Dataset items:
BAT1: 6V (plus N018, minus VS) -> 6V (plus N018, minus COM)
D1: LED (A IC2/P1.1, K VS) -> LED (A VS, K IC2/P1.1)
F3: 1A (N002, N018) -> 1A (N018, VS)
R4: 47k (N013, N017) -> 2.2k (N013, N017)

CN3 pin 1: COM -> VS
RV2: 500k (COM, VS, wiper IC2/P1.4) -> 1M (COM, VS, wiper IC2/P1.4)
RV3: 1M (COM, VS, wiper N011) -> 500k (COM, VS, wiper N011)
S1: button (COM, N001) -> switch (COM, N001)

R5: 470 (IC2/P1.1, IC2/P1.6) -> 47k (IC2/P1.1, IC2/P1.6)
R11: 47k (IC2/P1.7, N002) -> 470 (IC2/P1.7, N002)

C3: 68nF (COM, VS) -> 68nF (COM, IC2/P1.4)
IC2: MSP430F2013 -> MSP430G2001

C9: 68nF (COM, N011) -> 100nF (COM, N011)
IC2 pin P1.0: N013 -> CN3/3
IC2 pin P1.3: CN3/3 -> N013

*Required work*
Write the data from above out again, exactly.

*Response to the exercise*
BAT1: 6V (plus N018, minus VS) -> 6V (plus N018, minus COM)
D1: LED (A IC2/P1.1, K VS) -> LED (A VS, K IC2/P1.1)
F3: 1A (N002, N018) -> 1A (N018, VS)
R4: 47k (N013, N017) -> 2.2k (N013, N017)

CN3 pin 1: COM -> VS
RV2: 500k (COM, VS, wiper IC2/P1.4) -> 1M (COM, VS, wiper IC2/P1.4)
RV3: 1M (COM, VS, wiper N011) -> 500k (COM, VS, wiper N011)
S1: button (COM, N001) -> switch (COM, N001)

R5: 470 (IC2/P1.1, IC2/P1.6) -> 47k (IC2/P1.1, IC2/P1.6)
R11: 47k (IC2/P1.7, N002) -> 470 (IC2/P1.7, N002)

C3: 68nF (COM, VS) -> 68nF (COM, IC2/P1.4)
IC2: MSP430F2013 -> MSP430G2001

C9: 68nF (COM, N011) -> 100nF (COM, N011)
IC2 pin P1.0: N013 -> CN3/3
IC2 pin P1.3: CN3/3 -> N013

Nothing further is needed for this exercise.